_What you have to do_
The word "blue" marks the lines you need; copy each of them from the data.

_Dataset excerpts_
***

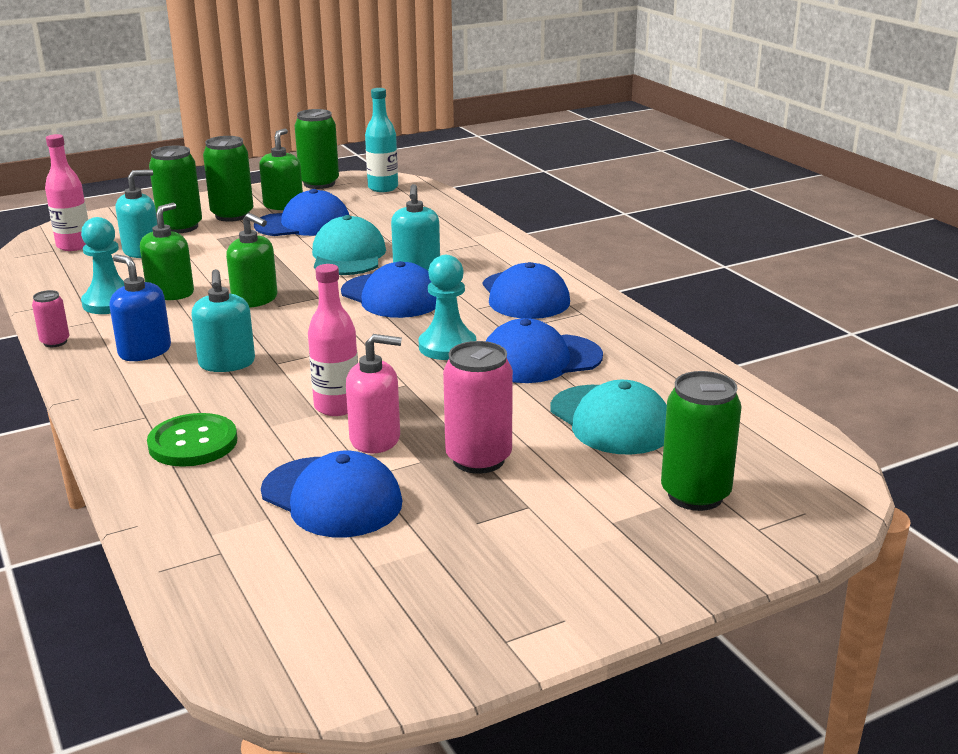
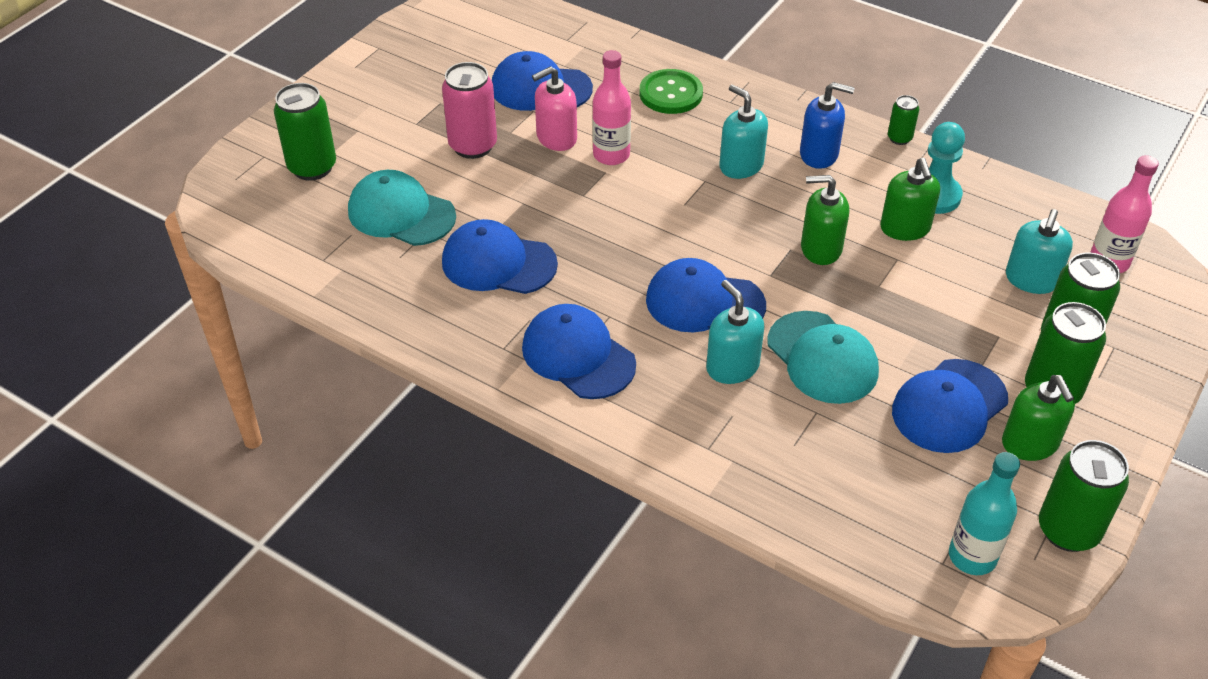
camera: 150 degrees right, 20 degrees up
pink can [32,290,69,347] -> green can [888,95,919,145]
turquoise pawn [419,255,477,360] -> none
blue cap [486,318,603,383] -> blue cap turned 120 degrees counterclockwise [442,219,558,294]

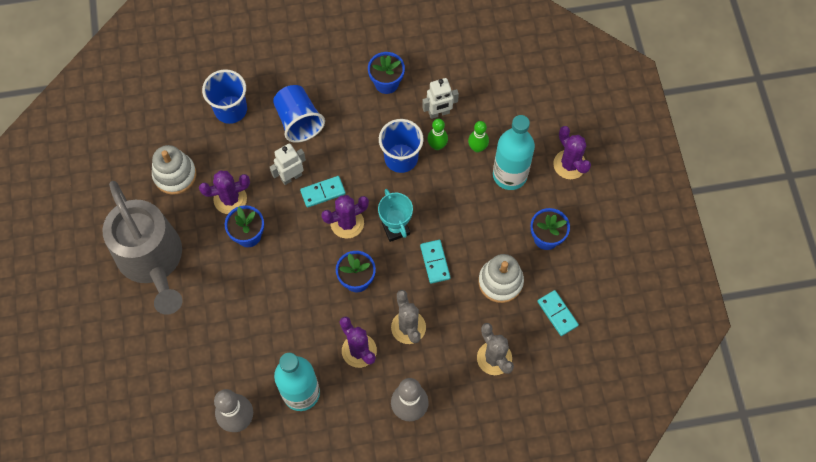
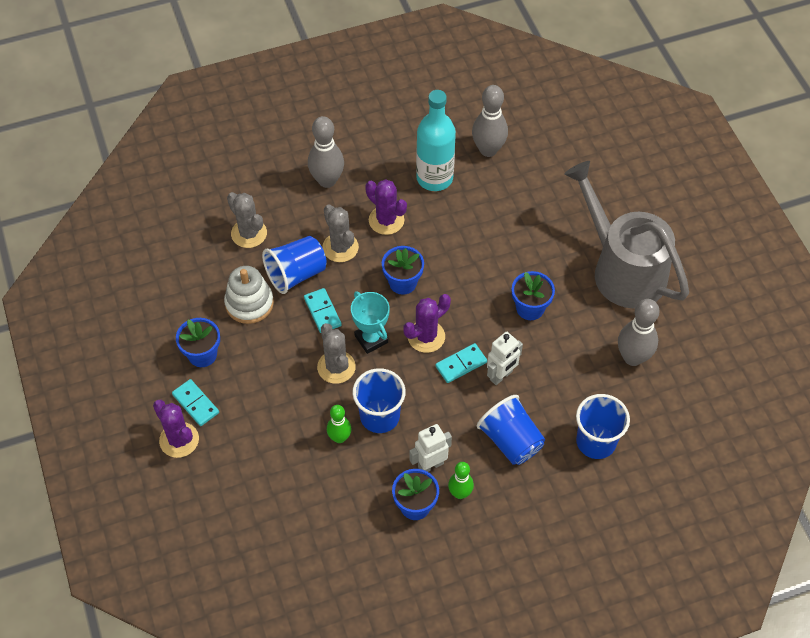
camera: 170 degrees right, 10 degrees down
white stacking toy [152,145,196,195] -> grey bowling pin [618,299,660,366]
purple cactus [199,170,250,214] -> none
white robot [422,78,459,119] -> white robot moved to [409,424,452,472]
green bowling pin [468,121,489,153] -> green bowling pin moved to [448,462,474,499]
turquoise bottle [493,115,535,190] -> none
turquoise domino [537,290,579,336] -> turquoise domino moved to [172,379,219,426]
none -> blue cup [262,236,327,294]
none -> grey cactus [317,323,356,384]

***

_Output below_
blue cap [486,318,603,383] -> blue cap turned 120 degrees counterclockwise [442,219,558,294]
none -> blue cup [262,236,327,294]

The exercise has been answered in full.